**Requirement**
Output range, inclusive: from the line containing "camera: 25 degrees right, 5 degrees down" to the line containing "(393, 137) = (590, 87): white". Restate those lines from the data below word for word and only those.

**Provided records**

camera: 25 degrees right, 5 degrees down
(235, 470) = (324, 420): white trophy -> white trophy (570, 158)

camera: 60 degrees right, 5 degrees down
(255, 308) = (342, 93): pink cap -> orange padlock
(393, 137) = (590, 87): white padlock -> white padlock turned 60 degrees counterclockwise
--
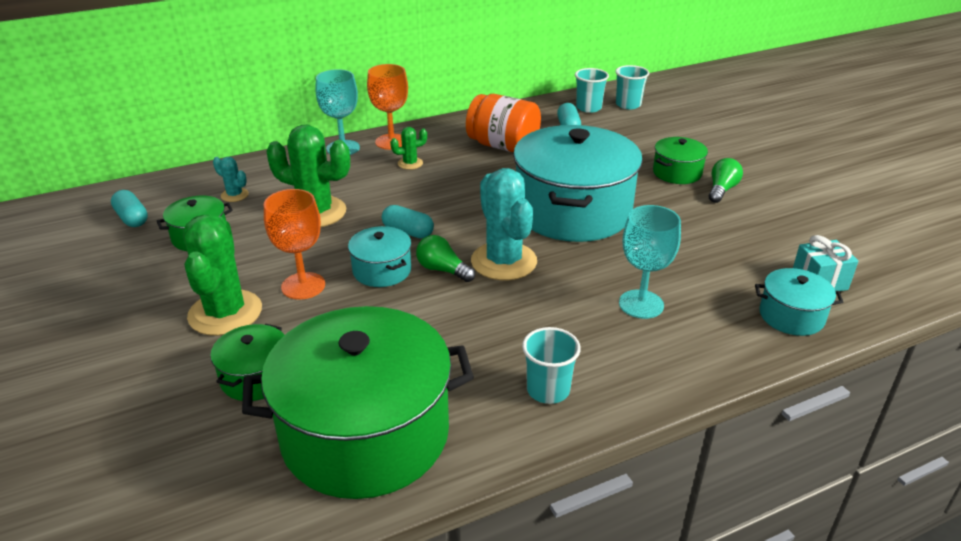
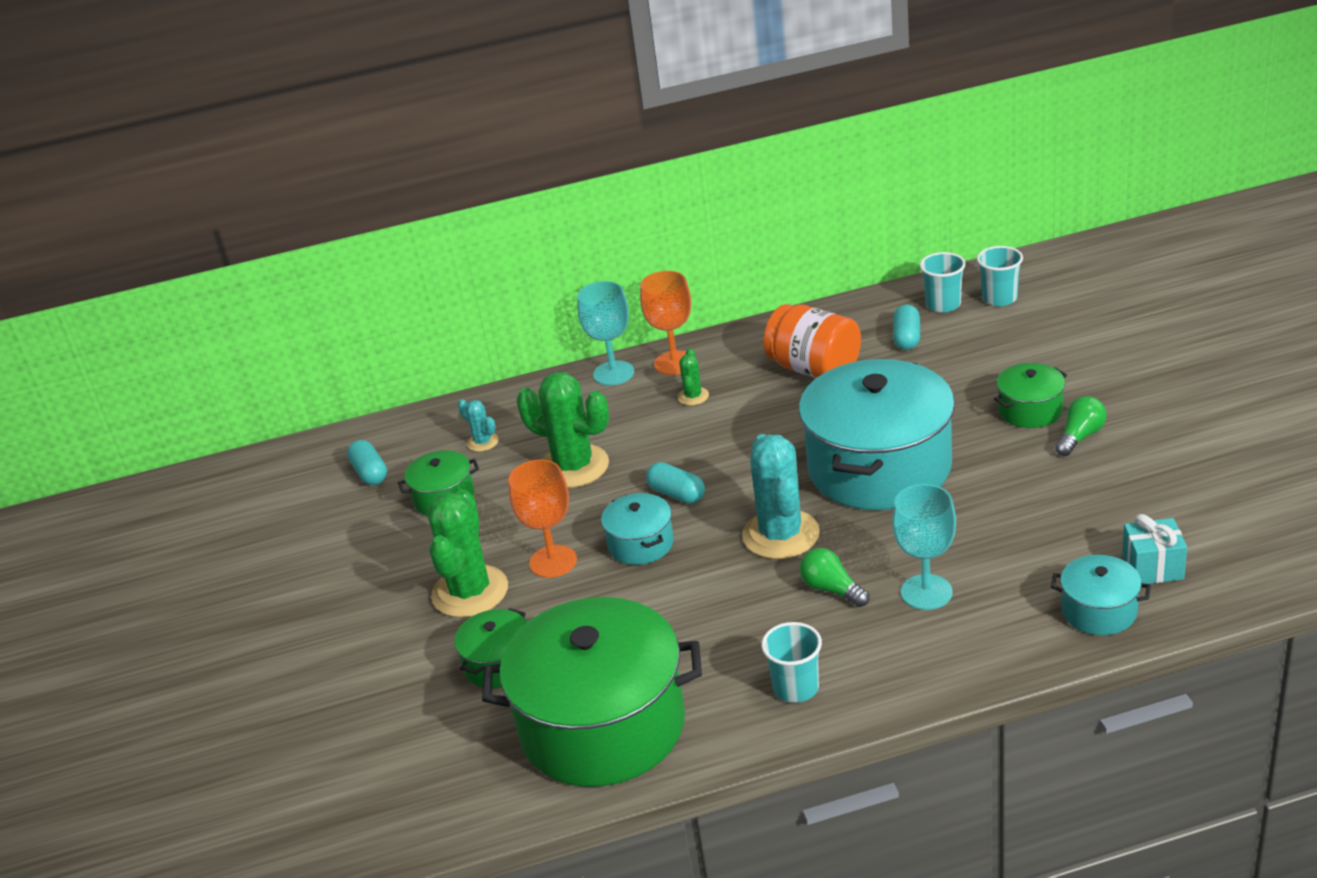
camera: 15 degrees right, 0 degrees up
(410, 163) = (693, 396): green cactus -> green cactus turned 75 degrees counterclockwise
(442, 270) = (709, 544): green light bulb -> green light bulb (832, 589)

**Worked solution**
camera: 25 degrees right, 5 degrees down
(235, 470) = (324, 420): white trophy -> white trophy (570, 158)

camera: 60 degrees right, 5 degrees down
(255, 308) = (342, 93): pink cap -> orange padlock
(393, 137) = (590, 87): white padlock -> white padlock turned 60 degrees counterclockwise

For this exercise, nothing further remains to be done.